▶ **Given data**
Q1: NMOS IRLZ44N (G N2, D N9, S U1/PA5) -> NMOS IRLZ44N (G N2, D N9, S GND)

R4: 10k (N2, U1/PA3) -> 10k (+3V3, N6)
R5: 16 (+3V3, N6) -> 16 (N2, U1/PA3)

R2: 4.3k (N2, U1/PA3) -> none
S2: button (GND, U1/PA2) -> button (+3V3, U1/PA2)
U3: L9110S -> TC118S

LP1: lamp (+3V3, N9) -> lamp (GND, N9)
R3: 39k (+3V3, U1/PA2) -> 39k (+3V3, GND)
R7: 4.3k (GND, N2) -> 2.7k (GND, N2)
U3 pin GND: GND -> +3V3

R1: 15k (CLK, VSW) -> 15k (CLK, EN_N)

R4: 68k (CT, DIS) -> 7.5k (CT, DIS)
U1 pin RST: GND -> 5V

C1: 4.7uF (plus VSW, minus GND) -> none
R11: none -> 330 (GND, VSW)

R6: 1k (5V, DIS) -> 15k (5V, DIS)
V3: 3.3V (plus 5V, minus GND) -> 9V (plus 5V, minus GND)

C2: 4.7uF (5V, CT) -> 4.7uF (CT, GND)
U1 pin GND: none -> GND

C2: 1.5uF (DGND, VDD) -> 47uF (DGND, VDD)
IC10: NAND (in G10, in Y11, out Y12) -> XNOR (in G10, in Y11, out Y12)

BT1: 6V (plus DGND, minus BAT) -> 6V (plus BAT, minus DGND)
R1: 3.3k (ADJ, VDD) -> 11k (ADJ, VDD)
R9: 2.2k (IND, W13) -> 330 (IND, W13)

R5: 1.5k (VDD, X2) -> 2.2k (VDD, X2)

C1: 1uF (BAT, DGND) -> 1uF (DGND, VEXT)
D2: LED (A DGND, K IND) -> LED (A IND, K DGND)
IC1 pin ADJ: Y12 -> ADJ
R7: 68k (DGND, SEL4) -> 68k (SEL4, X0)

▶ **To do**
Count every line in the data where the string "plus" occurs. Give nothing except the number.

▶ **Problem solution**
3